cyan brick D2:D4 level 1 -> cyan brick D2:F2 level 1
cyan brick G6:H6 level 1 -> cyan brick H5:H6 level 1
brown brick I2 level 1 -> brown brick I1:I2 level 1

━━━━━━━━

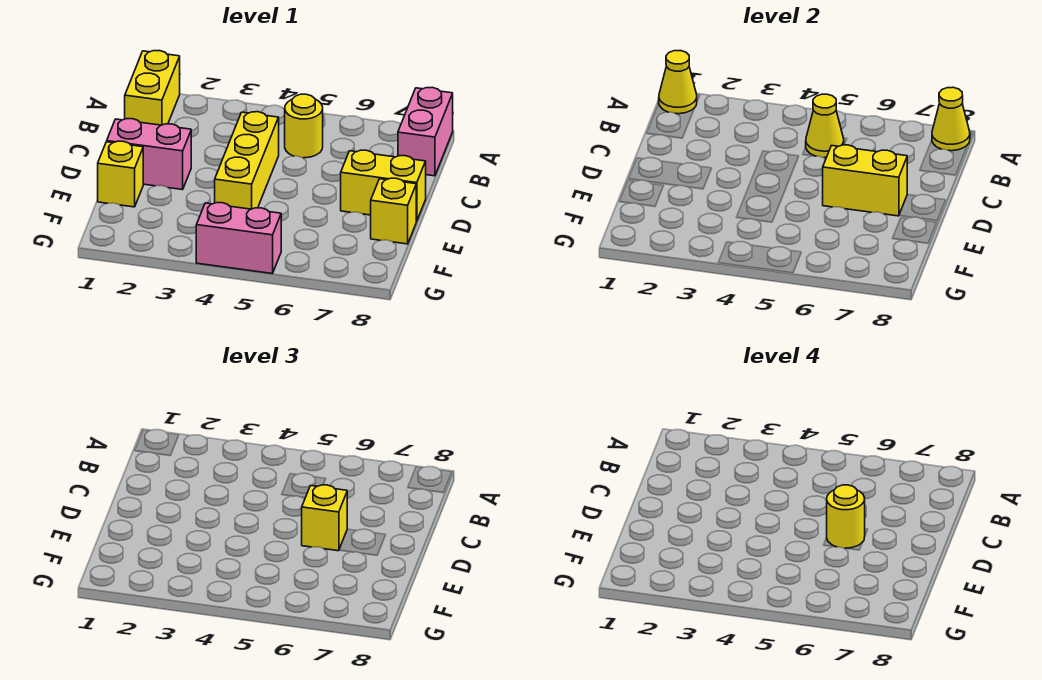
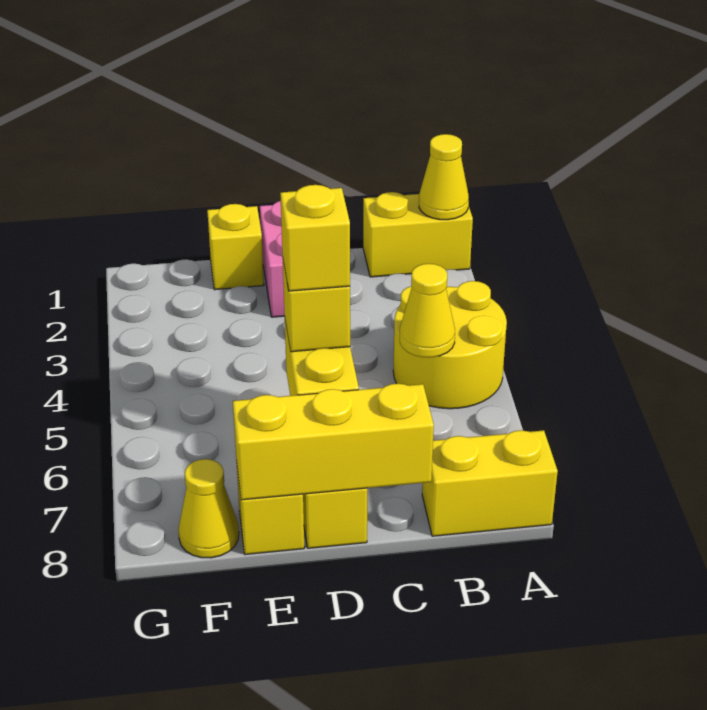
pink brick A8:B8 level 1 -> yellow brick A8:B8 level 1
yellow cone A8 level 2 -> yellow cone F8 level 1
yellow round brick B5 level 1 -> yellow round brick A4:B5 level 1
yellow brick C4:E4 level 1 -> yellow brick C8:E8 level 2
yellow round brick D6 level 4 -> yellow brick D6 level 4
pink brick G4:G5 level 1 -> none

━━━━━━━━

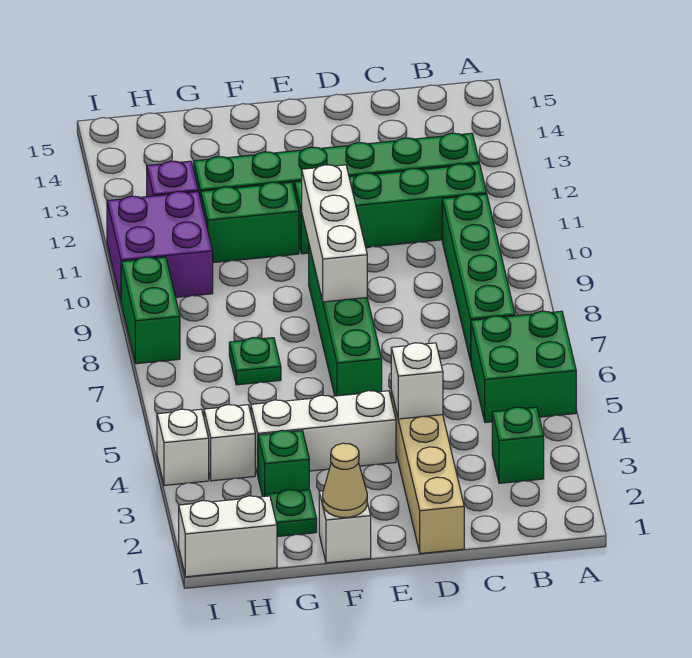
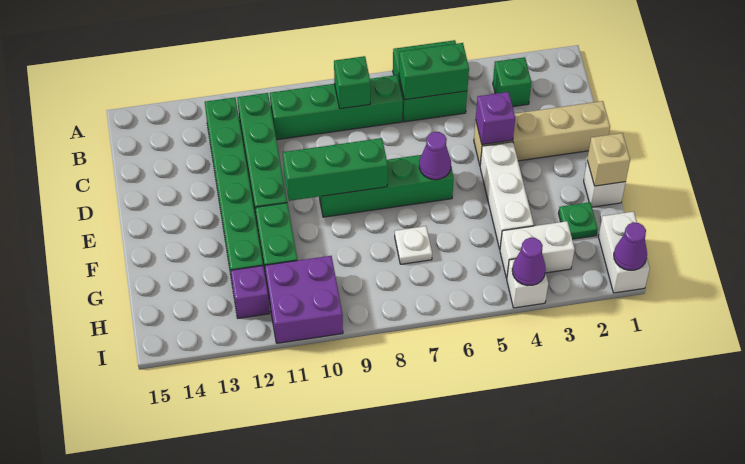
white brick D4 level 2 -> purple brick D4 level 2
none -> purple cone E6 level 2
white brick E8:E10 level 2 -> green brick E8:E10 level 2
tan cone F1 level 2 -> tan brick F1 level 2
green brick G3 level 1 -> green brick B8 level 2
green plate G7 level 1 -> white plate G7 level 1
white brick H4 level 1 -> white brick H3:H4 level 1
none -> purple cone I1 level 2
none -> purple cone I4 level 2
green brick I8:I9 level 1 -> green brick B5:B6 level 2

━━━━━━━━

--- Your task ---
Beginning with the line above that contains "green plate G7", copy each line exactly up to and including the line that contains "green brick I8:I9", and go no further.

--- Answer box ---
green plate G7 level 1 -> white plate G7 level 1
white brick H4 level 1 -> white brick H3:H4 level 1
none -> purple cone I1 level 2
none -> purple cone I4 level 2
green brick I8:I9 level 1 -> green brick B5:B6 level 2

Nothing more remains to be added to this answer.